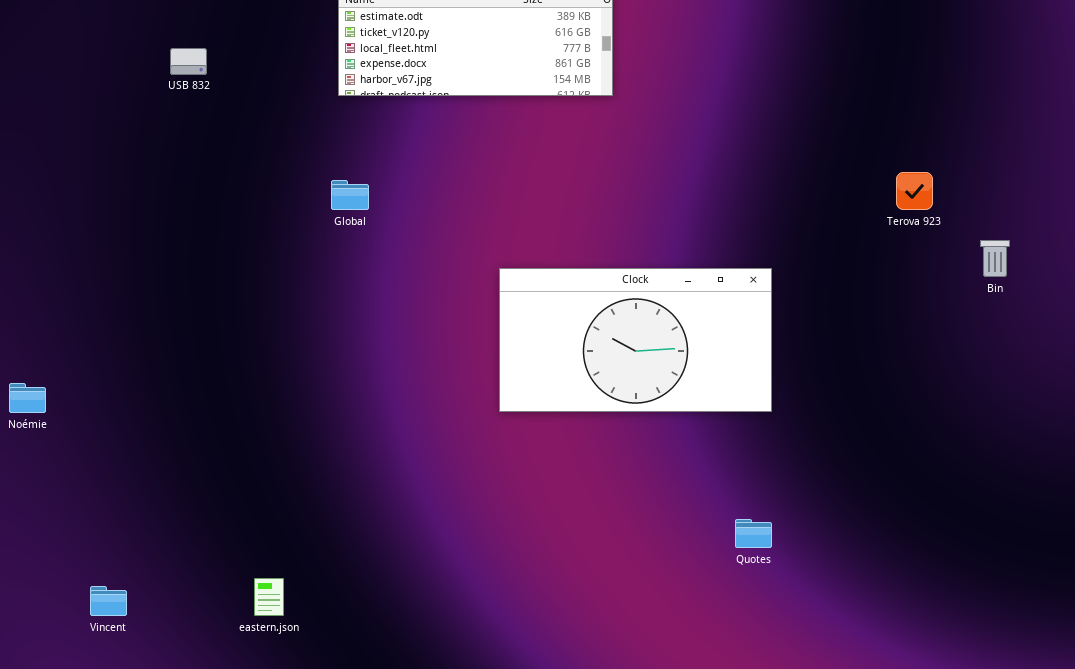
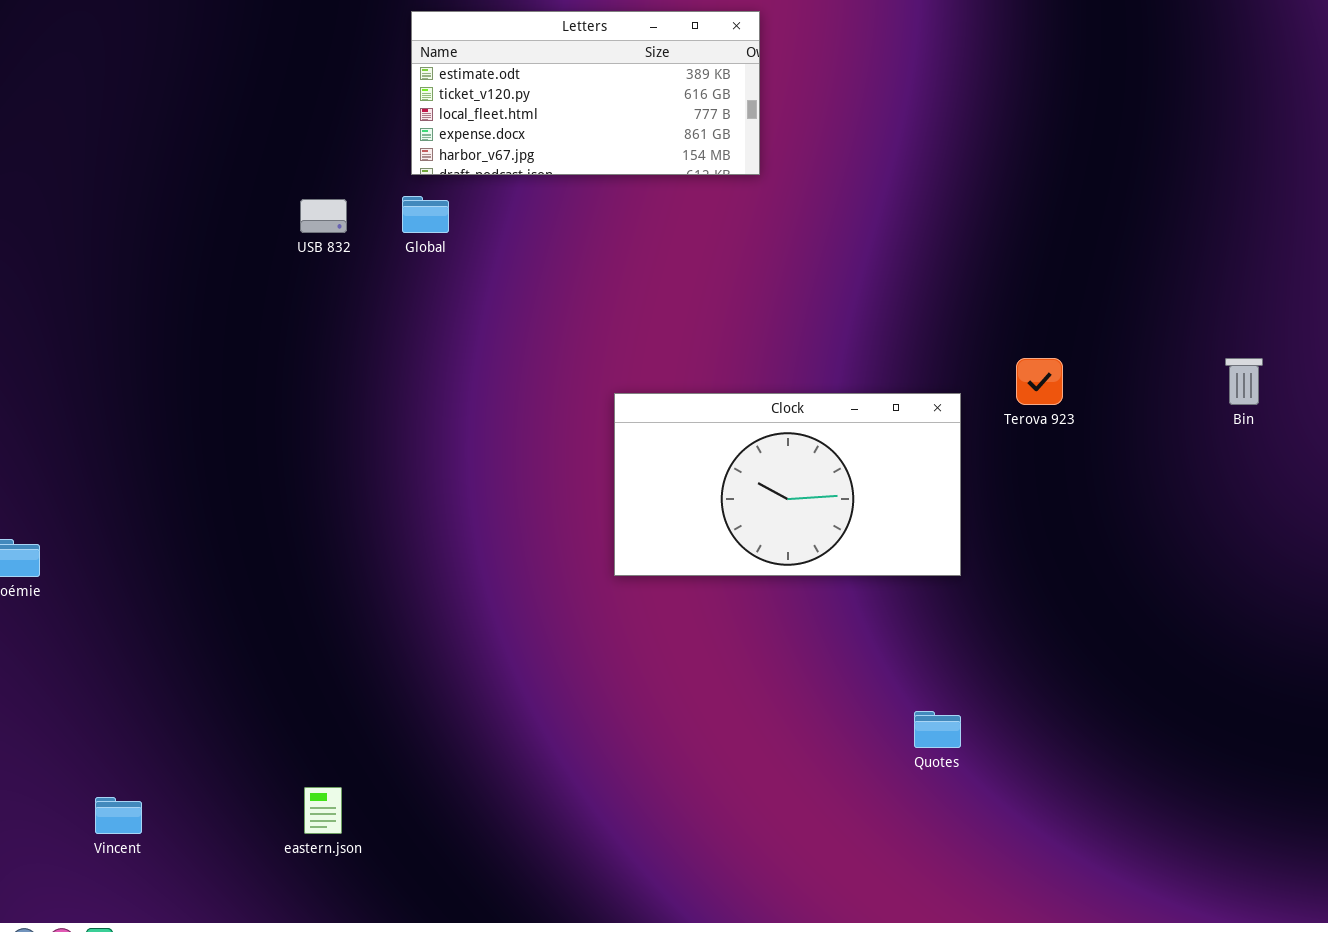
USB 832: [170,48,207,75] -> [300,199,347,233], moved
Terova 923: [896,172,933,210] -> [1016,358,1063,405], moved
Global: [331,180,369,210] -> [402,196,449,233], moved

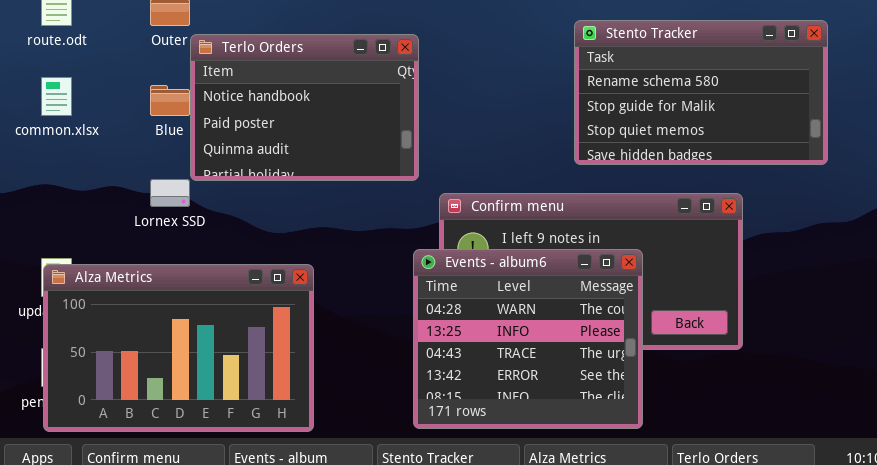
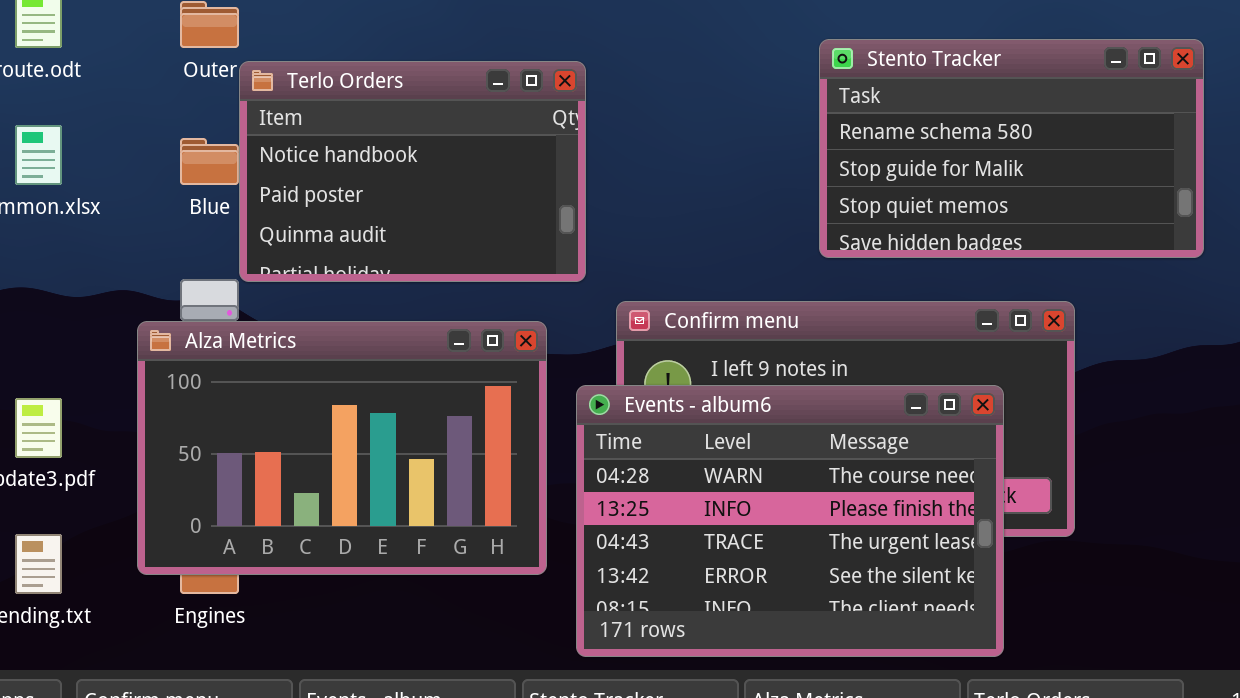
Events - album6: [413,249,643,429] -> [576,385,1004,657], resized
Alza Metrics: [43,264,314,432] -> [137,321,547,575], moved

· · ·

Retype every entry above exactly, leaving out the pictures.

Response to this exercise:
USB 832: [170,48,207,75] -> [300,199,347,233], moved
Terova 923: [896,172,933,210] -> [1016,358,1063,405], moved
Global: [331,180,369,210] -> [402,196,449,233], moved

Events - album6: [413,249,643,429] -> [576,385,1004,657], resized
Alza Metrics: [43,264,314,432] -> [137,321,547,575], moved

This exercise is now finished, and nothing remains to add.